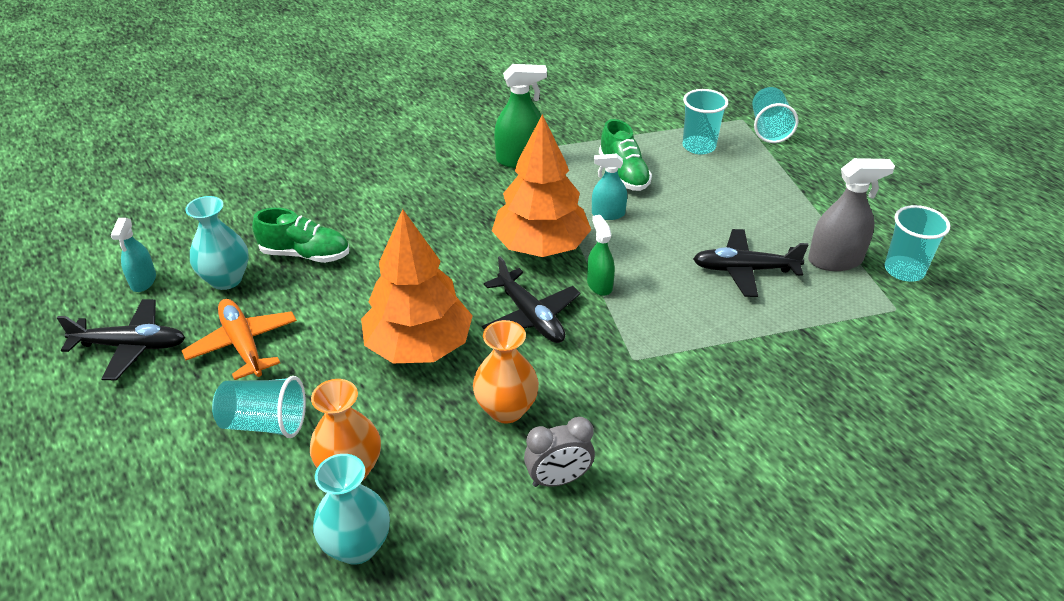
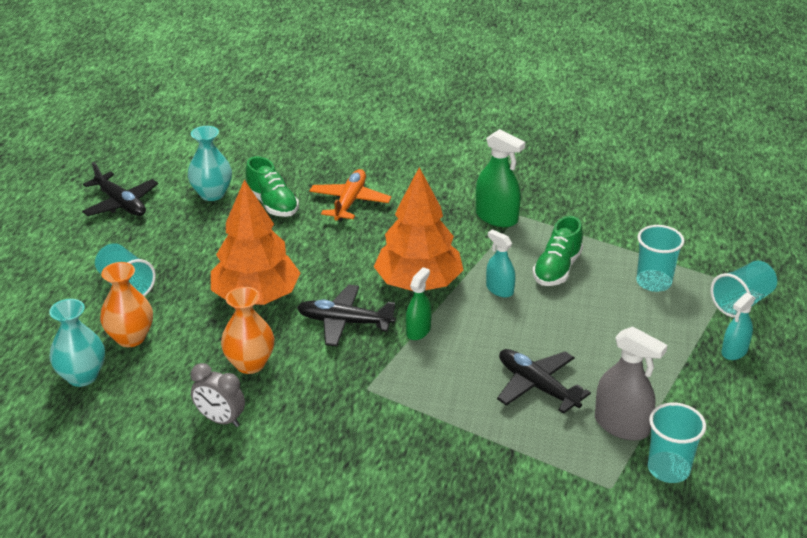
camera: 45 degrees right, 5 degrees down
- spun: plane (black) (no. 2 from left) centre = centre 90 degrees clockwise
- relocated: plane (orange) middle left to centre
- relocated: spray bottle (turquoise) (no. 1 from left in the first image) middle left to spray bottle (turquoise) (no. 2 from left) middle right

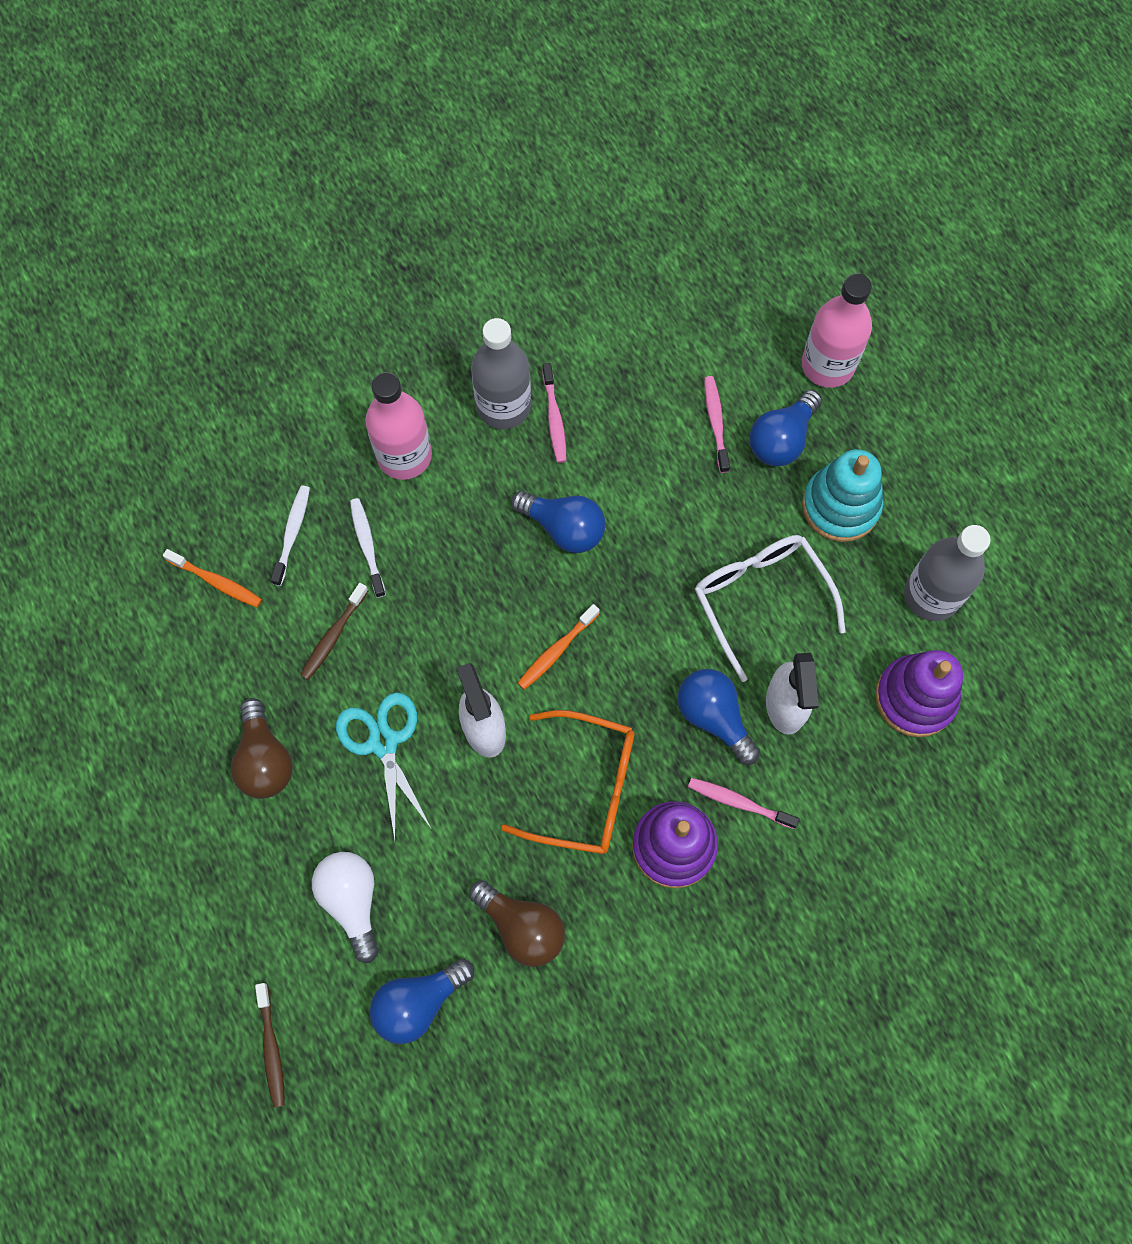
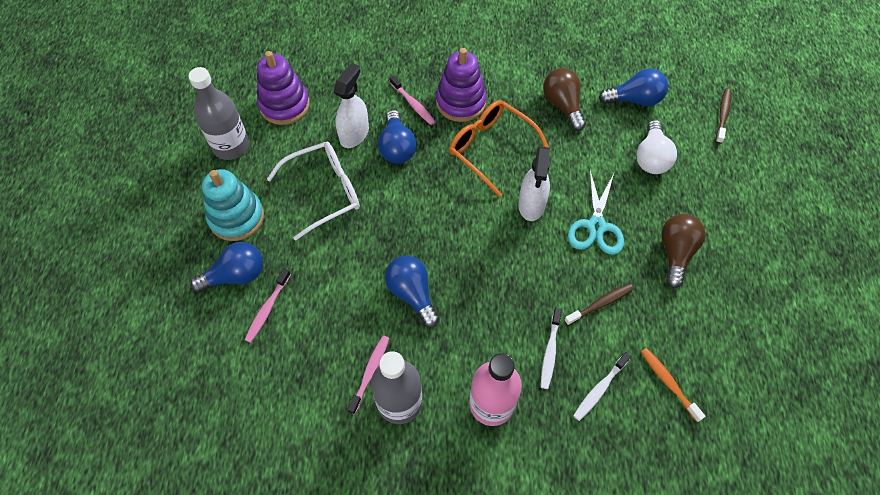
camera: 150 degrees left, 10 degrees down
- spun: glasses (white) middle right = centre 120 degrees counterclockwise
- missing: toothbrush (orange) (no. 2 from left) centre
- missing: bottle (pink) (no. 2 from left) top right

EXERCISE GOAL:
From the line that contains "- relocated: plane" to the last line of the data above, inclusive, transcribe every line exactly and only those lines, omitting pictures.

RESULT FOR THIS EXERCISE:
- relocated: plane (orange) middle left to centre
- relocated: spray bottle (turquoise) (no. 1 from left in the first image) middle left to spray bottle (turquoise) (no. 2 from left) middle right

camera: 150 degrees left, 10 degrees down
- spun: glasses (white) middle right = centre 120 degrees counterclockwise
- missing: toothbrush (orange) (no. 2 from left) centre
- missing: bottle (pink) (no. 2 from left) top right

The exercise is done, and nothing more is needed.